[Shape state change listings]
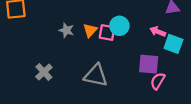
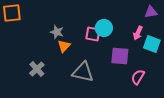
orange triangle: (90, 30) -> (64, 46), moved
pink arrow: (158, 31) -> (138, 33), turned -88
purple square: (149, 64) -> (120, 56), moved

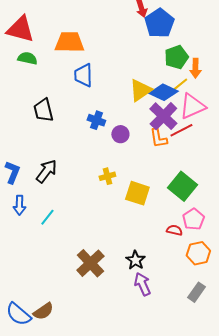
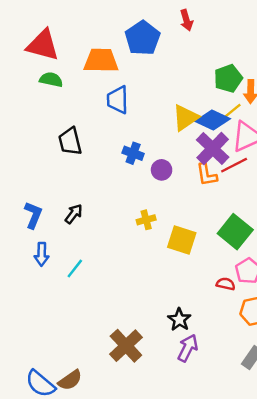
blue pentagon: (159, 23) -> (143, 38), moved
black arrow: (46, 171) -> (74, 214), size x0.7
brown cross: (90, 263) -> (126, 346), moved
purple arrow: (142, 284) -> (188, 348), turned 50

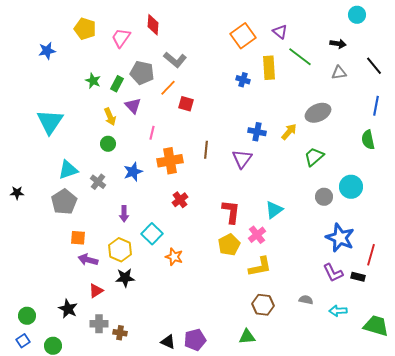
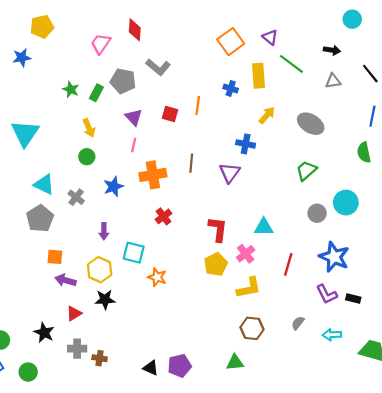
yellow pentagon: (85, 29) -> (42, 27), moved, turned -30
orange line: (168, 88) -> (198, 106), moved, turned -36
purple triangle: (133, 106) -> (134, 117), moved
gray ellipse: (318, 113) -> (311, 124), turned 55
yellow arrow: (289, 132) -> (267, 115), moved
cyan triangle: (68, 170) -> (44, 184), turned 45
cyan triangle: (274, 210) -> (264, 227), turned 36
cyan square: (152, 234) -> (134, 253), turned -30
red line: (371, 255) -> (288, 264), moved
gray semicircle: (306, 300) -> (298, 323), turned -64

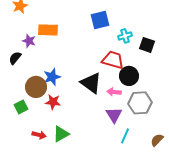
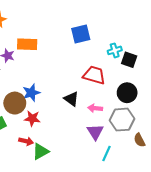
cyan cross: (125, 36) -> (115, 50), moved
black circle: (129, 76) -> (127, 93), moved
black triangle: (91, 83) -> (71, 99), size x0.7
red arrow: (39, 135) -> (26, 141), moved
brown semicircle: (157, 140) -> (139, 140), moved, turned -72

▶ TASK OBJECTIVE
All entries above should be printed exactly, though without their pictures.

▶ EXERCISE RESULT
orange triangle: (90, 30) -> (64, 46), moved
pink arrow: (158, 31) -> (138, 33), turned -88
purple square: (149, 64) -> (120, 56), moved

blue pentagon: (159, 23) -> (143, 38), moved
black arrow: (46, 171) -> (74, 214), size x0.7
brown cross: (90, 263) -> (126, 346), moved
purple arrow: (142, 284) -> (188, 348), turned 50

yellow pentagon: (85, 29) -> (42, 27), moved, turned -30
orange line: (168, 88) -> (198, 106), moved, turned -36
purple triangle: (133, 106) -> (134, 117), moved
gray ellipse: (318, 113) -> (311, 124), turned 55
yellow arrow: (289, 132) -> (267, 115), moved
cyan triangle: (68, 170) -> (44, 184), turned 45
cyan triangle: (274, 210) -> (264, 227), turned 36
cyan square: (152, 234) -> (134, 253), turned -30
red line: (371, 255) -> (288, 264), moved
gray semicircle: (306, 300) -> (298, 323), turned -64

cyan cross: (125, 36) -> (115, 50), moved
black circle: (129, 76) -> (127, 93), moved
black triangle: (91, 83) -> (71, 99), size x0.7
red arrow: (39, 135) -> (26, 141), moved
brown semicircle: (157, 140) -> (139, 140), moved, turned -72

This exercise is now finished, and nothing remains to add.